## Data section
[Start of Attachment]

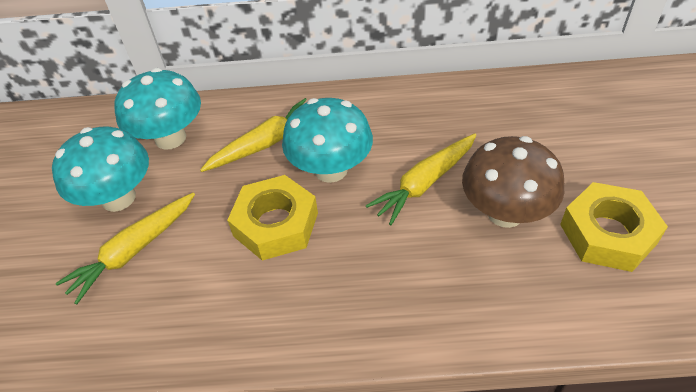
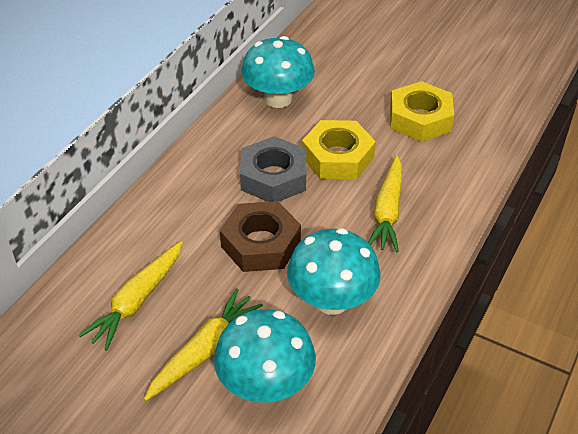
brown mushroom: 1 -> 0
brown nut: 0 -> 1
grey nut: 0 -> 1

[End of Attachment]
[Start of Attachment]

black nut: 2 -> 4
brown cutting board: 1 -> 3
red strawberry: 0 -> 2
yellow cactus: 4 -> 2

[End of Attachment]

## Exercise prompt
Respond with nothing but the number of lines in the entries that contain the string "brown".

## Written response
3